- ASSIGNMENT: Please say how many lines in the records contain the word "cyan", giving only the number.

** DATASET ENTRIES follows **

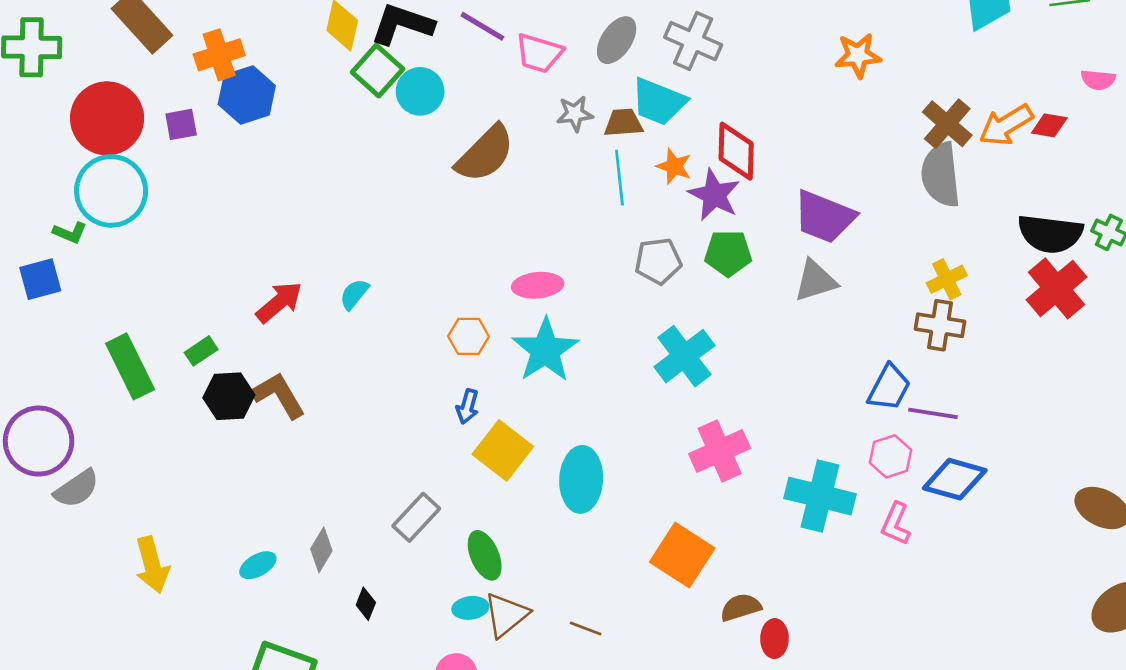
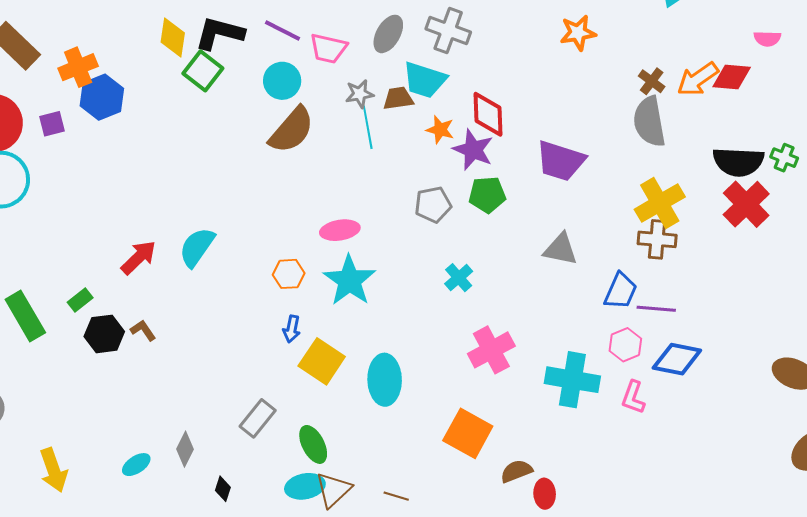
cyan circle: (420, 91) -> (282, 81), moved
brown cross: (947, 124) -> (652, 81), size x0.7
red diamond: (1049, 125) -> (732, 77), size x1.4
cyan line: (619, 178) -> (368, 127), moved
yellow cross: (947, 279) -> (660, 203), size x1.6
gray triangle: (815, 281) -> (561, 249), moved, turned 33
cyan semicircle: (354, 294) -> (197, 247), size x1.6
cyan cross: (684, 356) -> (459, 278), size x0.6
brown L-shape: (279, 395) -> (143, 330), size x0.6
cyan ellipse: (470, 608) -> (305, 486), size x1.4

** End of DATASET ENTRIES **
** DATASET ENTRIES follows **

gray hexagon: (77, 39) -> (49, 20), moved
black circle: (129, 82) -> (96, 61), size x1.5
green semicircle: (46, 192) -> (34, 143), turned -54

** End of DATASET ENTRIES **

- ANSWER BOX: 5